** Task details **
For the records that follow, restate each one word for word and leave the images behind.

_____

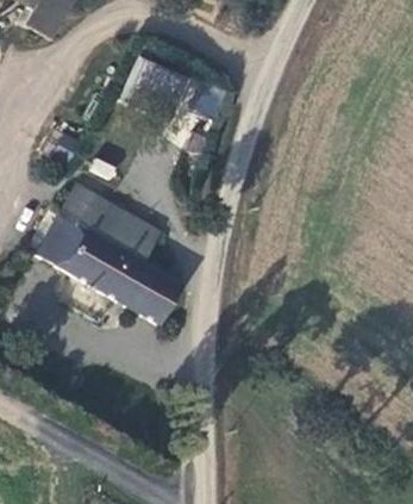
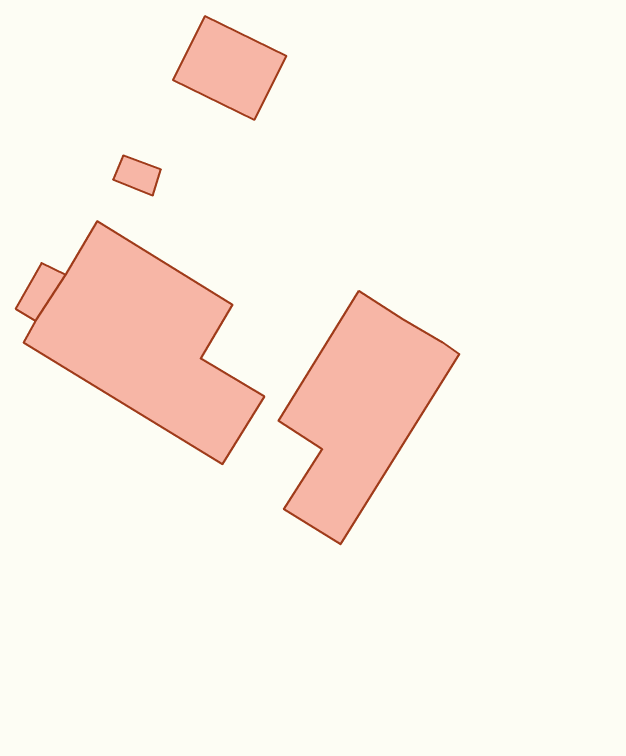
building: none -> [279,291,459,544]

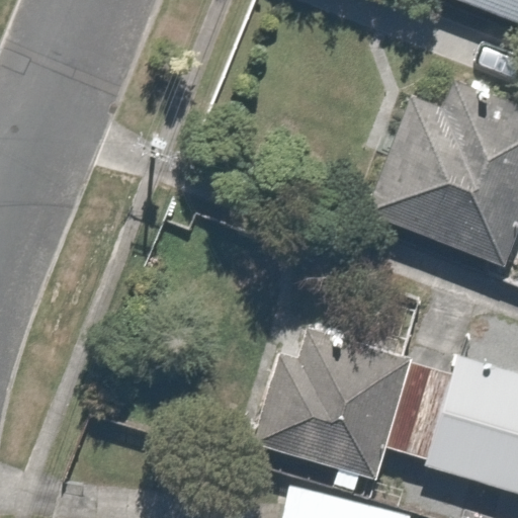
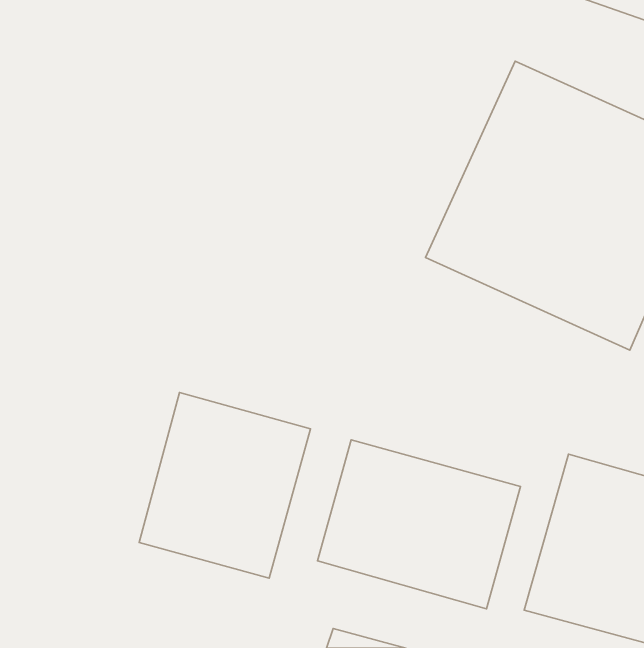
building: none -> [139,392,311,578]

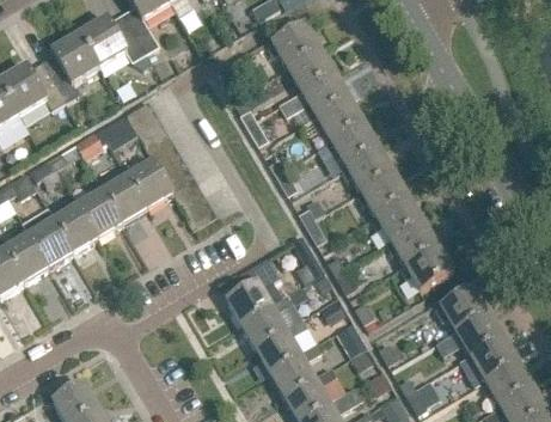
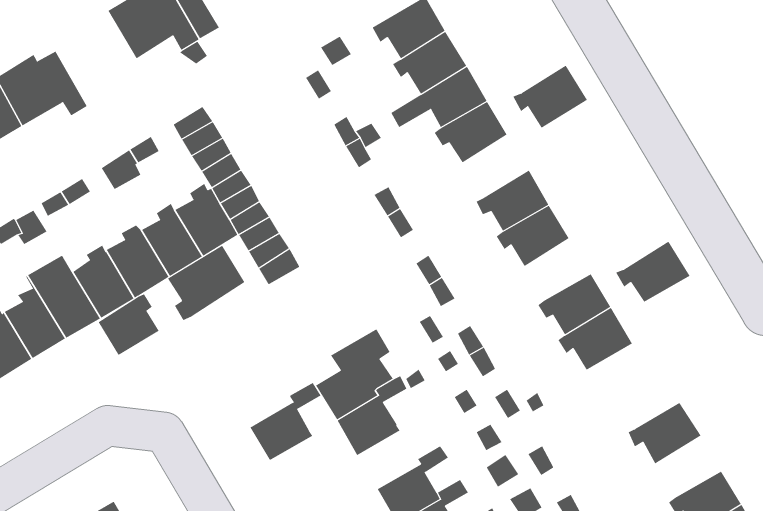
building: [42,32,99,100] -> none
building: [326,121,380,166] -> [513,65,588,128]
building: [371,195,424,239] -> [615,241,691,303]
building: none -> [167,245,245,321]
building: none -> [98,293,160,356]
building: [435,286,488,331] -> none
building: [257,318,308,374] -> [249,382,321,461]
building: [465,336,518,380] -> none

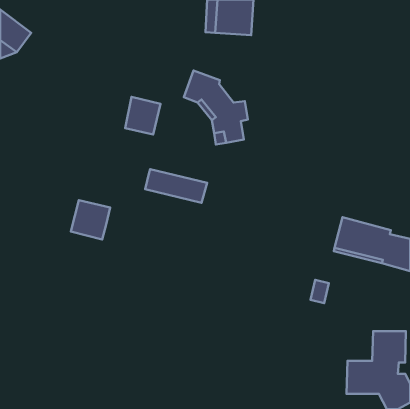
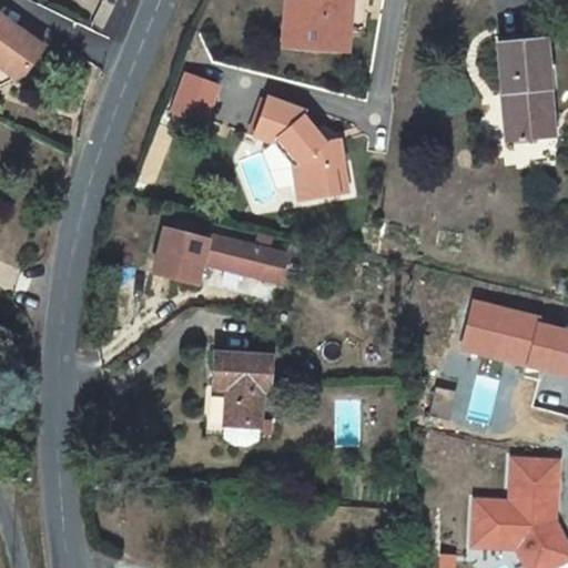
building: none -> [498,40,554,139]
building: [125,97,160,134] -> [168,70,216,122]
building: [71,200,110,240] -> [152,229,206,283]
building: none -> [214,352,271,444]

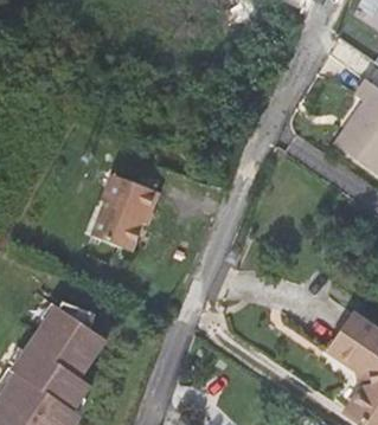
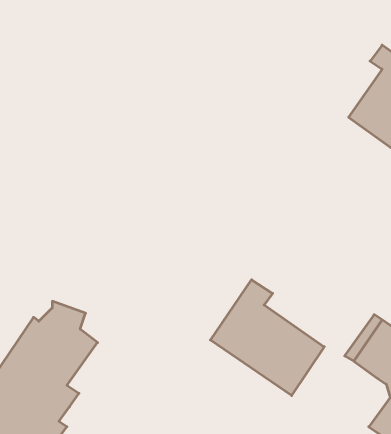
building: [96,160,162,252] -> none
building: none -> [210,280,324,396]

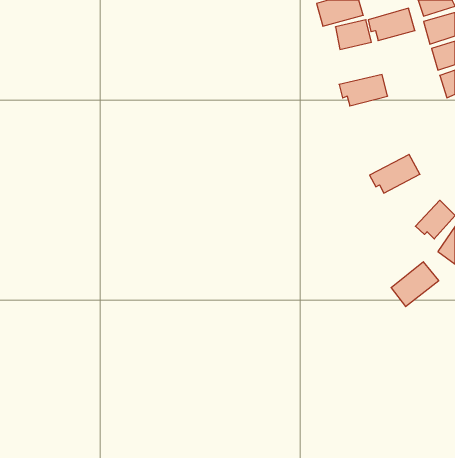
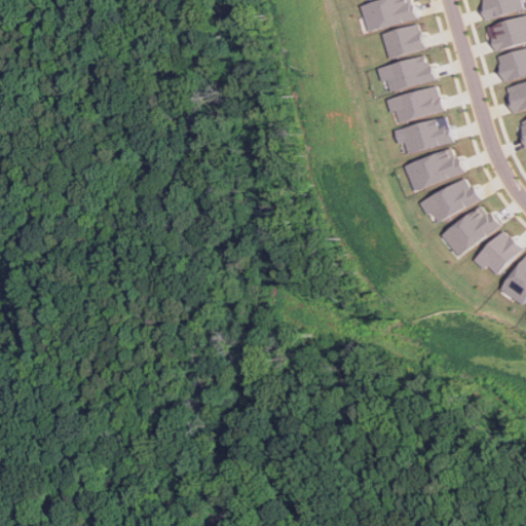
building: [368,8,415,41] -> [379,54,433,91]
building: none -> [402,116,451,153]
building: none -> [407,147,462,191]
building: [391,262,439,307] -> [444,205,498,257]

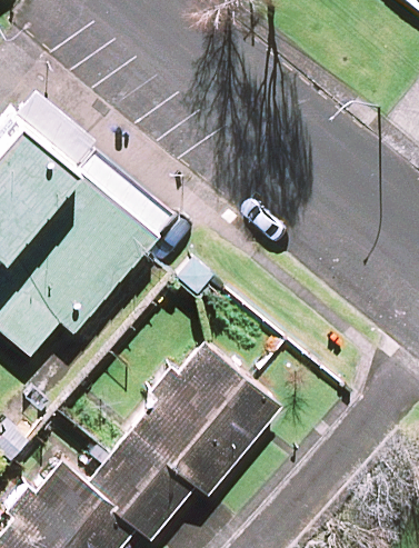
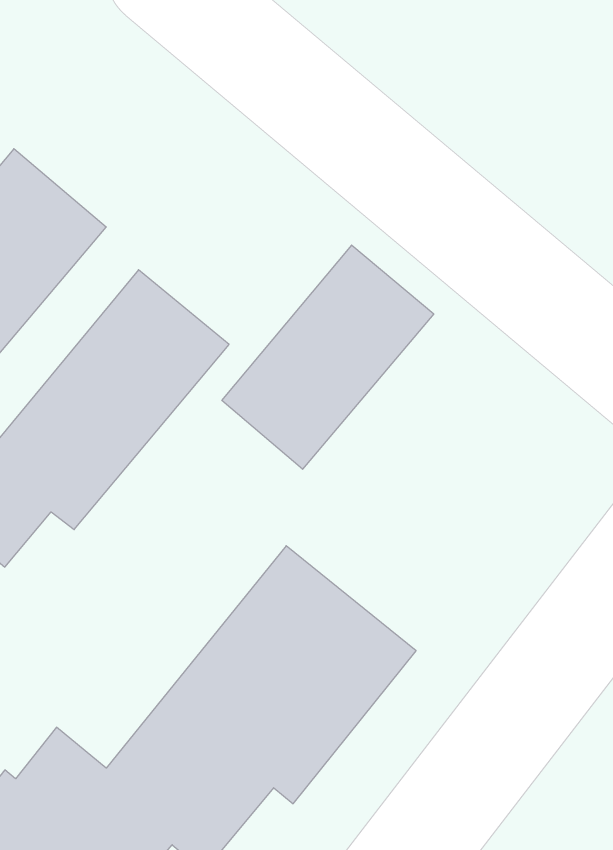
building: none -> [222,245,434,469]

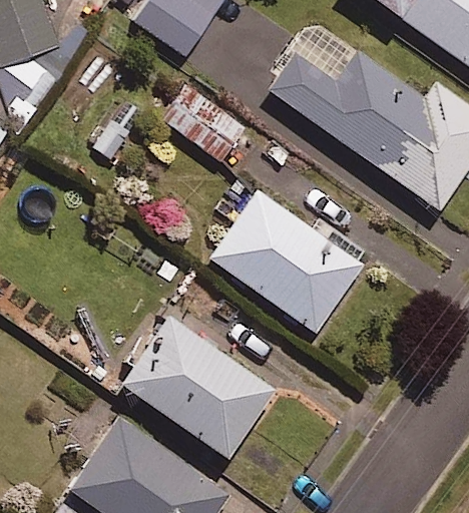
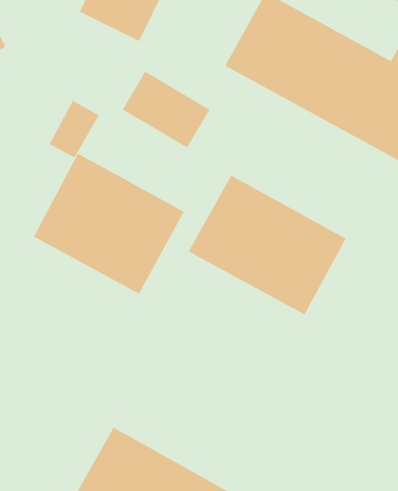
building: none -> [33,153,185,295]
building: [121,318,274,459] -> none

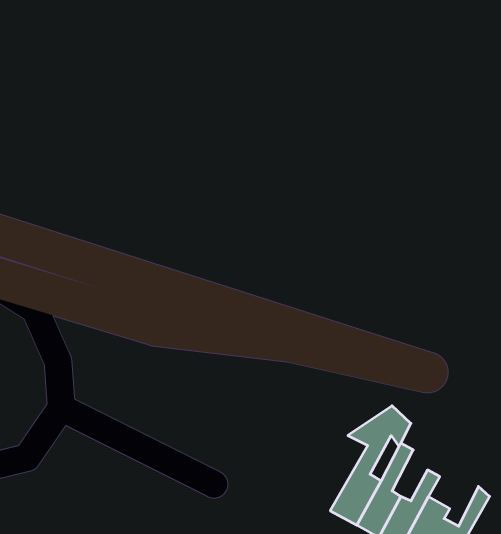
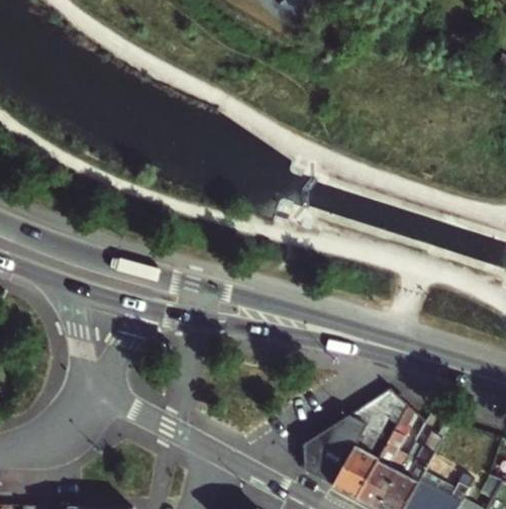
building: none -> [304,416,368,485]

_____

** Exercise response **
building: none -> [279,291,459,544]

building: none -> [139,392,311,578]

building: [42,32,99,100] -> none
building: [326,121,380,166] -> [513,65,588,128]
building: [371,195,424,239] -> [615,241,691,303]
building: none -> [167,245,245,321]
building: none -> [98,293,160,356]
building: [435,286,488,331] -> none
building: [257,318,308,374] -> [249,382,321,461]
building: [465,336,518,380] -> none

building: none -> [498,40,554,139]
building: [125,97,160,134] -> [168,70,216,122]
building: [71,200,110,240] -> [152,229,206,283]
building: none -> [214,352,271,444]

building: [96,160,162,252] -> none
building: none -> [210,280,324,396]

building: [368,8,415,41] -> [379,54,433,91]
building: none -> [402,116,451,153]
building: none -> [407,147,462,191]
building: [391,262,439,307] -> [444,205,498,257]

building: none -> [222,245,434,469]

building: none -> [33,153,185,295]
building: [121,318,274,459] -> none

building: none -> [304,416,368,485]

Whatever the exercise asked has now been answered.